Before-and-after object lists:
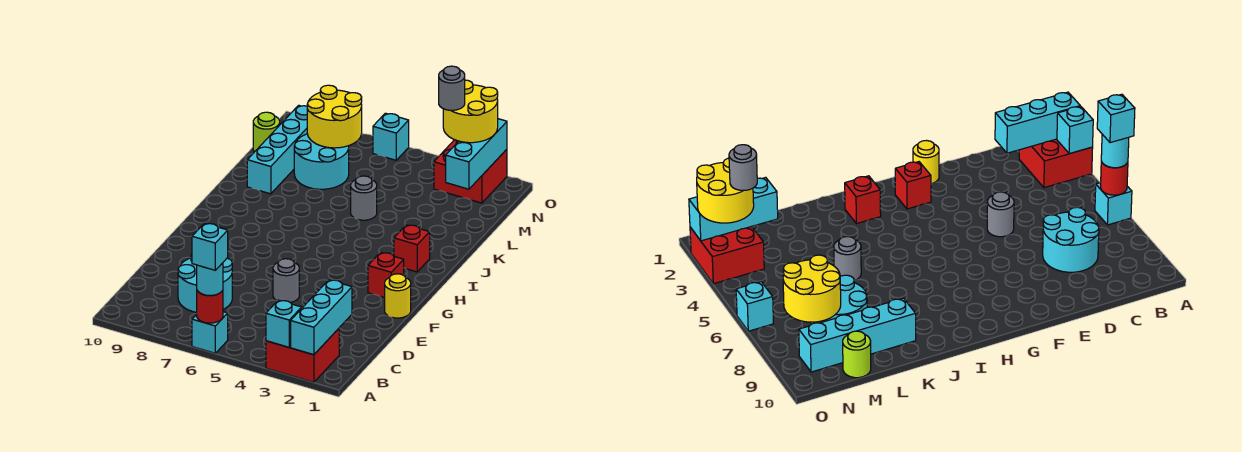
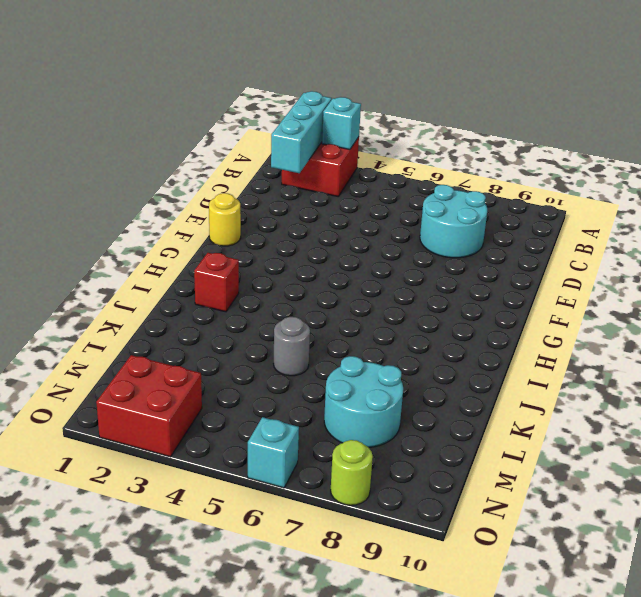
lime round brick O8 level 1 -> lime round brick M10 level 1
none -> cyan brick A6 level 1
none -> grey round brick E5 level 1
none -> red brick G2 level 1

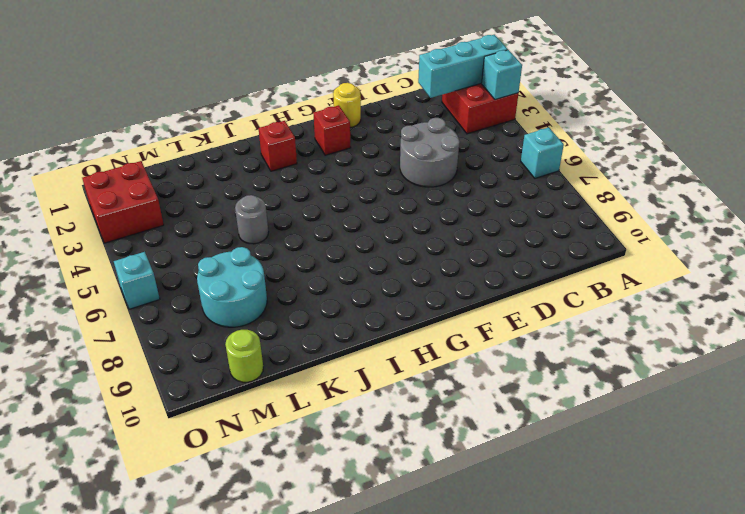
grey round brick D4:E5 level 1 -> grey round brick E5 level 1
none -> cyan round brick C7:D8 level 1
none -> cyan brick K9:N9 level 1
none -> red round brick A6 level 2

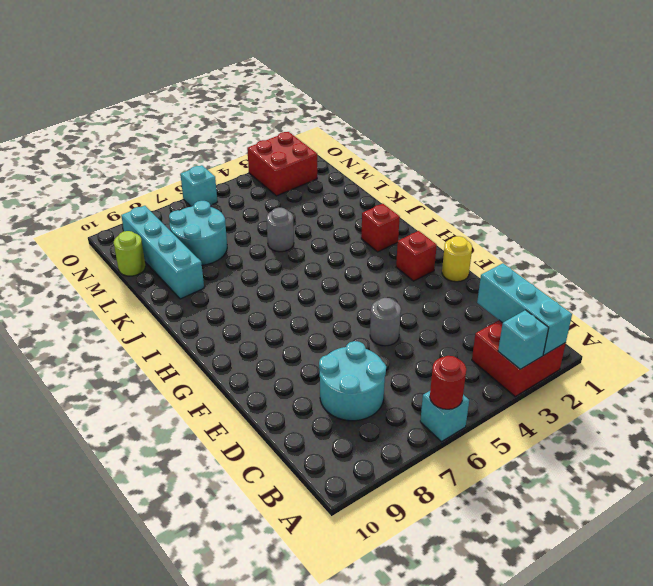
none -> cyan brick M2:O2 level 2
none -> yellow round brick M7:N8 level 2
none -> cyan round brick A6 level 3

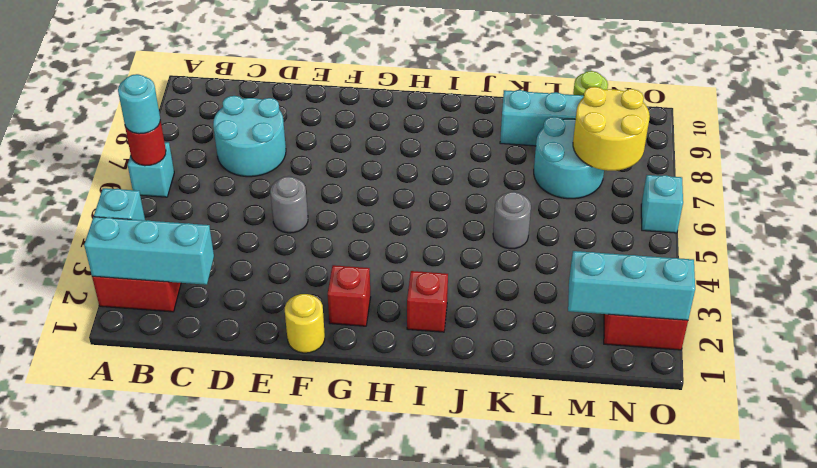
none -> yellow round brick N2:O3 level 3
none -> cyan brick A6 level 4
none -> grey round brick N3 level 4

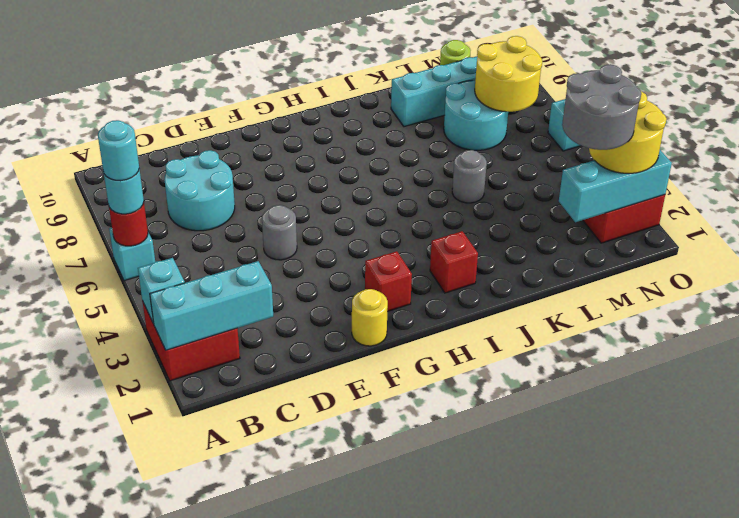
cyan round brick A6 level 4 -> cyan brick A6 level 4
grey round brick M2:N3 level 4 -> grey round brick N3 level 4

Activity:
Your response should be each line that includes the word "yellow", copied from the records.

Task answer:
none -> yellow round brick M7:N8 level 2
none -> yellow round brick N2:O3 level 3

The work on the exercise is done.